● REQUIREMENT
What is needed is a word-for-word copy of every record below, minus the pictures.
[MATERIAL SUPPLIED — start]
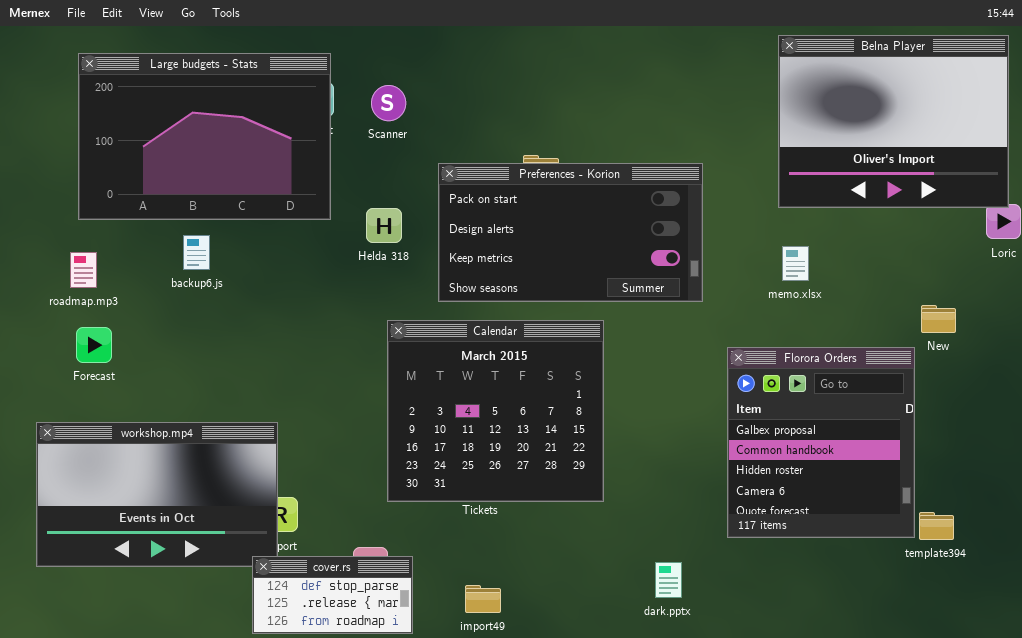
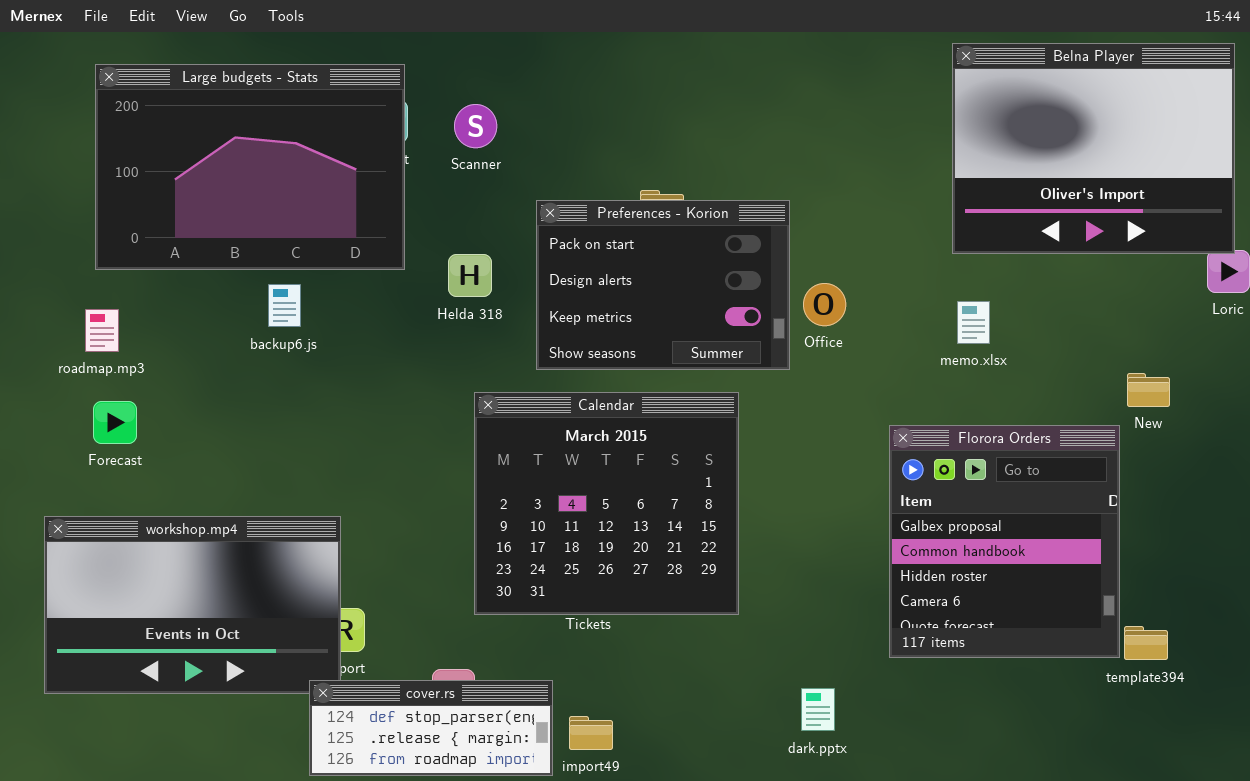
Preferences - Korion: [438,163,703,302] -> [536,200,790,370], resized
backup6.js: [183,235,210,270] -> [268,284,301,327], moved
cover.rs: [252,556,413,634] -> [309,680,553,776], resized

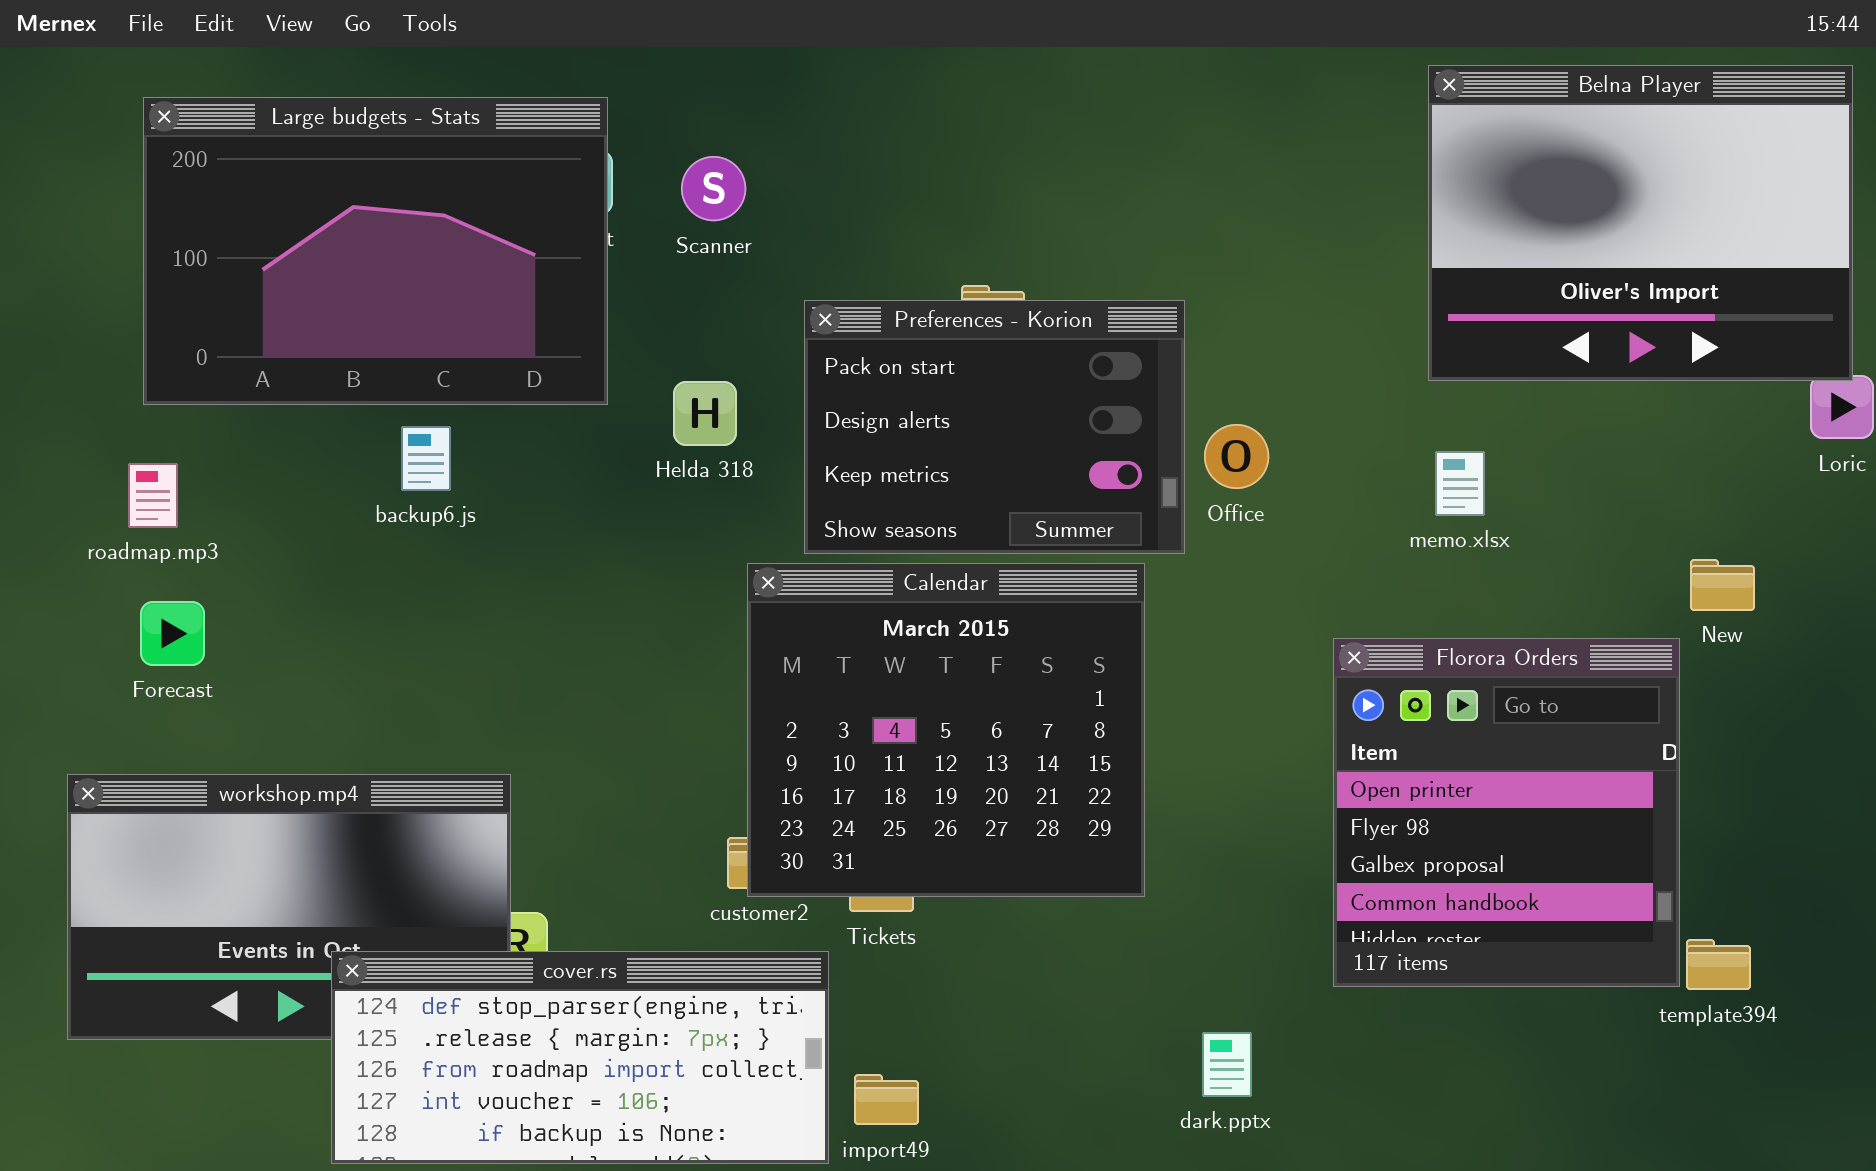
Calendar: [474,392,739,615] -> [747,563,1145,897], moved
Florora Orders: [889,425,1120,658] -> [1333,638,1680,987], scrolled up 2 rows
cover.rs: [309,680,553,776] -> [331,951,829,1164], resized

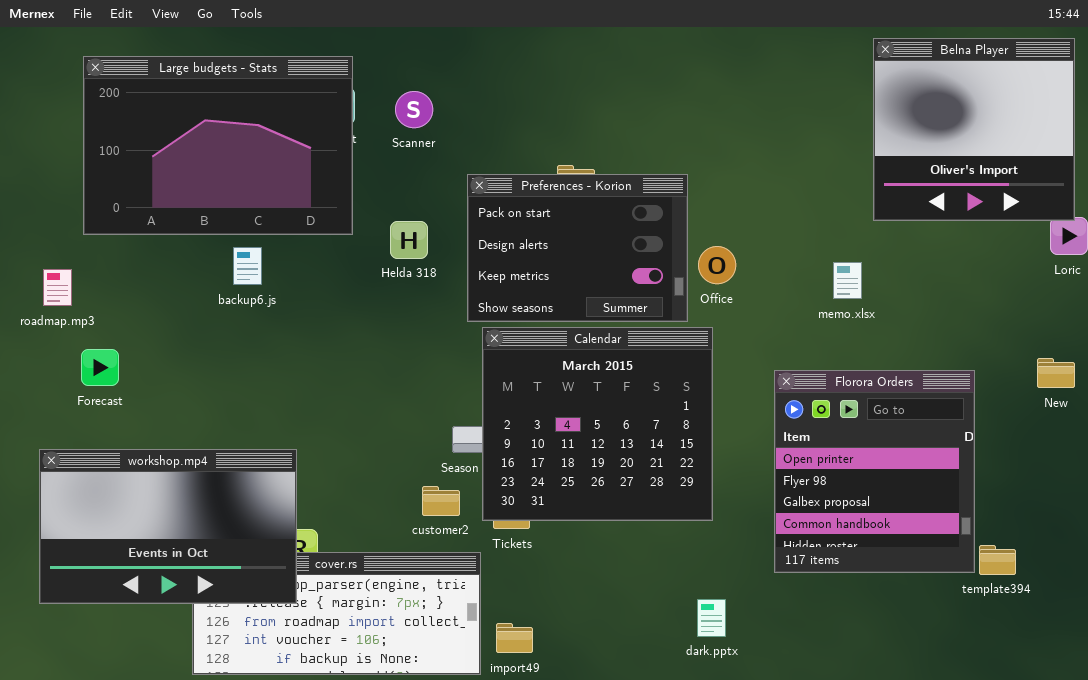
Belna Player: [1428,65,1853,381] -> [873,38,1075,221], resized
roadmap.mp3: [128,463,178,528] -> [43,269,72,306], moved
New: [1690,559,1755,611] -> [1037,358,1075,388], moved
Calendar: [747,563,1145,897] -> [482,327,713,521], moved
workshop.mp4: [67,774,511,1040] -> [39,449,297,604], raised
[MATERIAL SUPPLIED — finish]
● PROBLEM SOLUTION
Preferences - Korion: [438,163,703,302] -> [536,200,790,370], resized
backup6.js: [183,235,210,270] -> [268,284,301,327], moved
cover.rs: [252,556,413,634] -> [309,680,553,776], resized

Calendar: [474,392,739,615] -> [747,563,1145,897], moved
Florora Orders: [889,425,1120,658] -> [1333,638,1680,987], scrolled up 2 rows
cover.rs: [309,680,553,776] -> [331,951,829,1164], resized

Belna Player: [1428,65,1853,381] -> [873,38,1075,221], resized
roadmap.mp3: [128,463,178,528] -> [43,269,72,306], moved
New: [1690,559,1755,611] -> [1037,358,1075,388], moved
Calendar: [747,563,1145,897] -> [482,327,713,521], moved
workshop.mp4: [67,774,511,1040] -> [39,449,297,604], raised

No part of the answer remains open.